### SET EXERCISE
Reproduce every line of the material below verbatim, leaving out the pictures.

### DATA IN THIS EXERCISE
## BEGIN
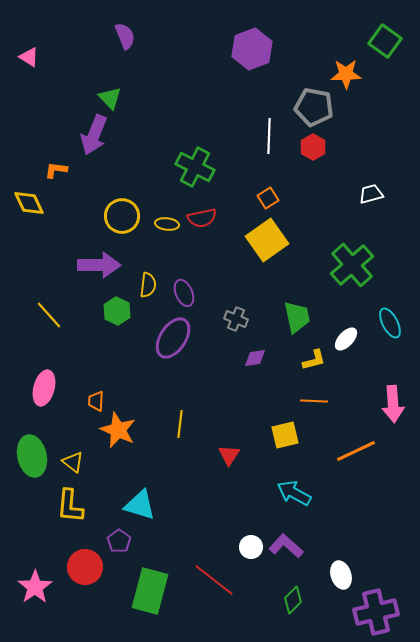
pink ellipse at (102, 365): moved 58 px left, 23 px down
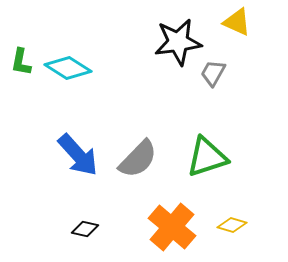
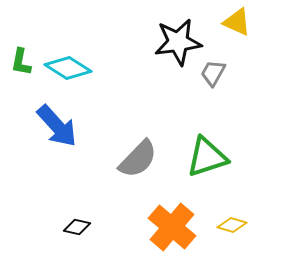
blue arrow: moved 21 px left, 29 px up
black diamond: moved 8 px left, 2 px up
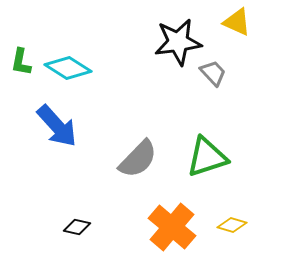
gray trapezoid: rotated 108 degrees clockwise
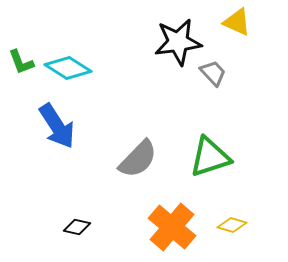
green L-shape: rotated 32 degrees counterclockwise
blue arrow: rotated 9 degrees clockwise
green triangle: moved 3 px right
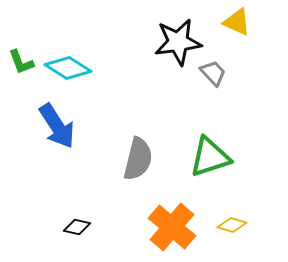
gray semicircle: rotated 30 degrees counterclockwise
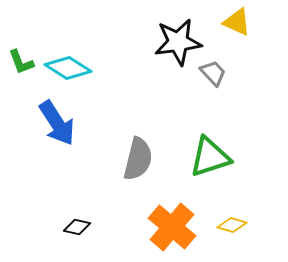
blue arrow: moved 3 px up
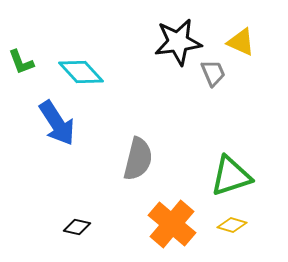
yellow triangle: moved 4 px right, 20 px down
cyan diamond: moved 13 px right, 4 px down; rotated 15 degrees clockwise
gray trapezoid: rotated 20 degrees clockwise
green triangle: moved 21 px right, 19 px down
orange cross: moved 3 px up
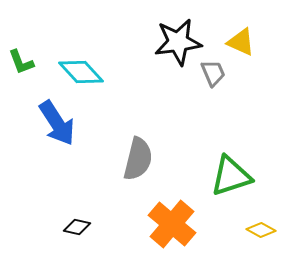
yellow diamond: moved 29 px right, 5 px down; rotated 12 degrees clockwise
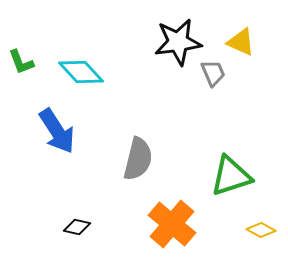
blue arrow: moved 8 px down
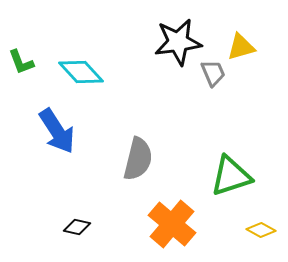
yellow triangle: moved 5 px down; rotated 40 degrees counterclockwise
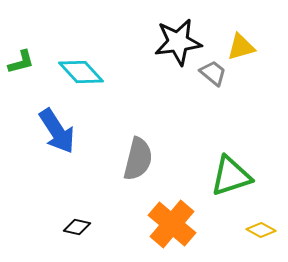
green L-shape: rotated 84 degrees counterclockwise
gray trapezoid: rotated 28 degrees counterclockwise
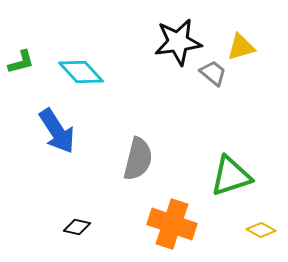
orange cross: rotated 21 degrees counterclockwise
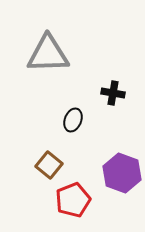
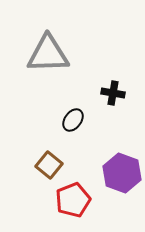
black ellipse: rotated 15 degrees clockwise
## END
### WORKED SOLUTION
pink ellipse at (102, 365): moved 58 px left, 23 px down
blue arrow: moved 21 px left, 29 px up
black diamond: moved 8 px left, 2 px up
gray trapezoid: rotated 108 degrees clockwise
green L-shape: rotated 32 degrees counterclockwise
blue arrow: rotated 9 degrees clockwise
green triangle: moved 3 px right
gray semicircle: rotated 30 degrees counterclockwise
blue arrow: moved 3 px up
yellow triangle: moved 4 px right, 20 px down
cyan diamond: moved 13 px right, 4 px down; rotated 15 degrees clockwise
gray trapezoid: rotated 20 degrees clockwise
green triangle: moved 21 px right, 19 px down
orange cross: moved 3 px up
yellow diamond: moved 29 px right, 5 px down; rotated 12 degrees clockwise
blue arrow: moved 8 px down
yellow triangle: moved 5 px down; rotated 40 degrees counterclockwise
green L-shape: rotated 84 degrees counterclockwise
gray trapezoid: rotated 28 degrees counterclockwise
orange cross: rotated 21 degrees counterclockwise
black ellipse: rotated 15 degrees clockwise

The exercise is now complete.